# To do
Could you rewrite every line of the data below with "orange circle" swapped for "purple circle", leaving everything else unchanged? Omit the pictures from your answer.

:: Material shown ::

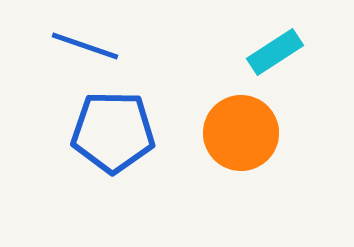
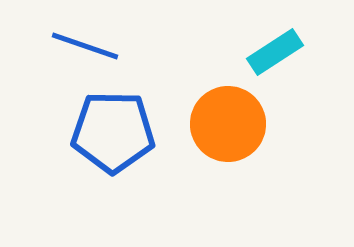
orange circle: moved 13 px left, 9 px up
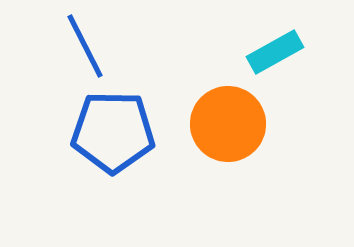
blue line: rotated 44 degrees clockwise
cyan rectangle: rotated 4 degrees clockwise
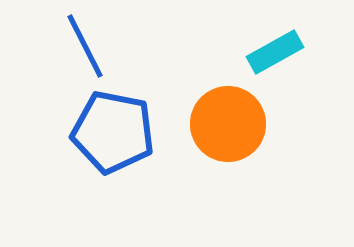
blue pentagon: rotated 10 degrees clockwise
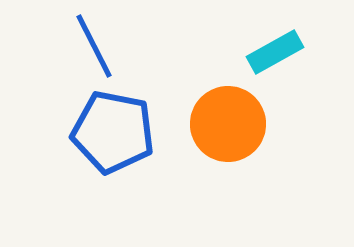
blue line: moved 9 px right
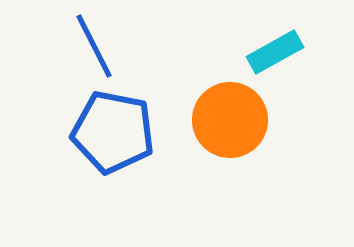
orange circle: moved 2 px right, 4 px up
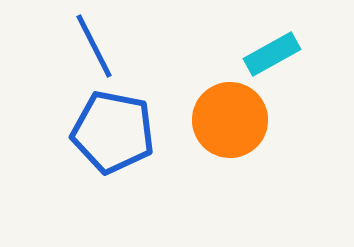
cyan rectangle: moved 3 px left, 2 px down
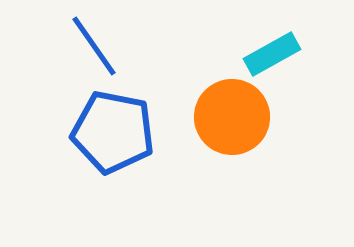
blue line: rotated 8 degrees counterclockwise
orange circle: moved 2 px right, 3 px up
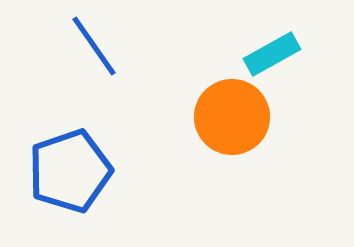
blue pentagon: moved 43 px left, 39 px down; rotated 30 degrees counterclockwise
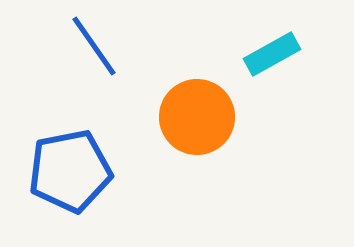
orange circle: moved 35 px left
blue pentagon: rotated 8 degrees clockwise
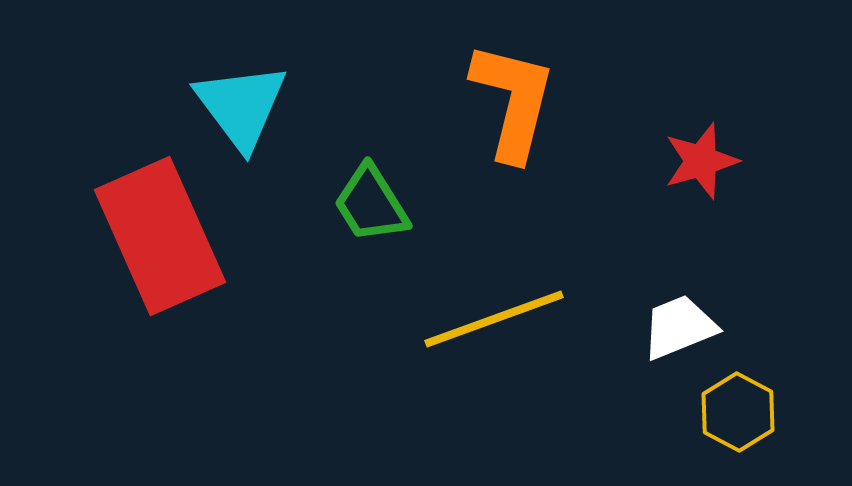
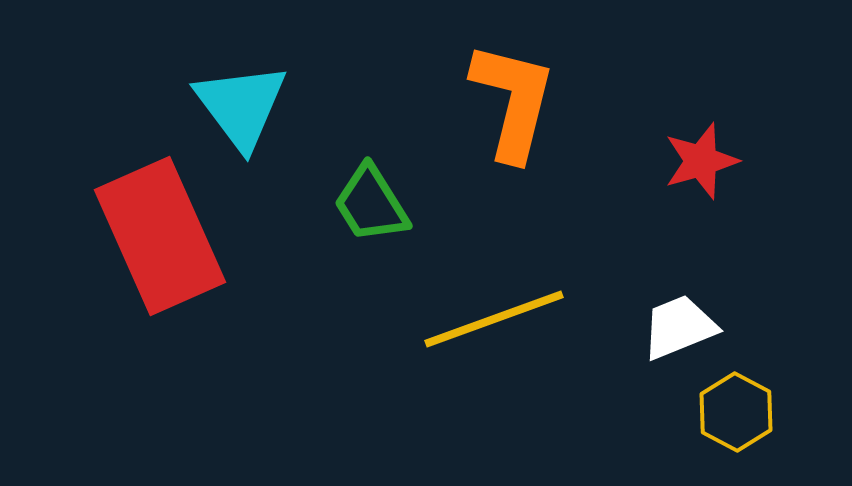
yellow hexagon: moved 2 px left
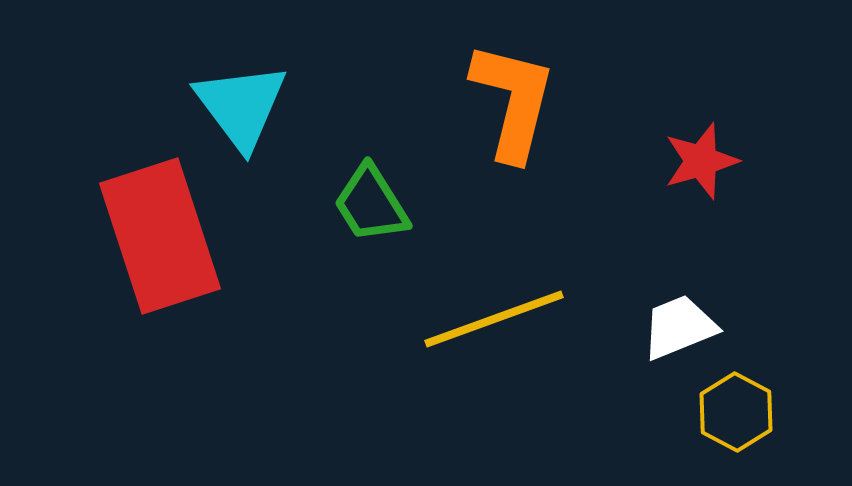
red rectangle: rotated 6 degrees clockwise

:::

# In response
purple circle: moved 13 px left, 9 px up
blue line: rotated 44 degrees clockwise
cyan rectangle: rotated 4 degrees clockwise
blue pentagon: rotated 10 degrees clockwise
blue line: moved 9 px right
purple circle: moved 2 px right, 4 px up
cyan rectangle: moved 3 px left, 2 px down
blue line: rotated 8 degrees counterclockwise
purple circle: moved 2 px right, 3 px up
blue pentagon: moved 43 px left, 39 px down; rotated 30 degrees counterclockwise
purple circle: moved 35 px left
blue pentagon: rotated 8 degrees clockwise
yellow hexagon: moved 2 px left
red rectangle: rotated 6 degrees clockwise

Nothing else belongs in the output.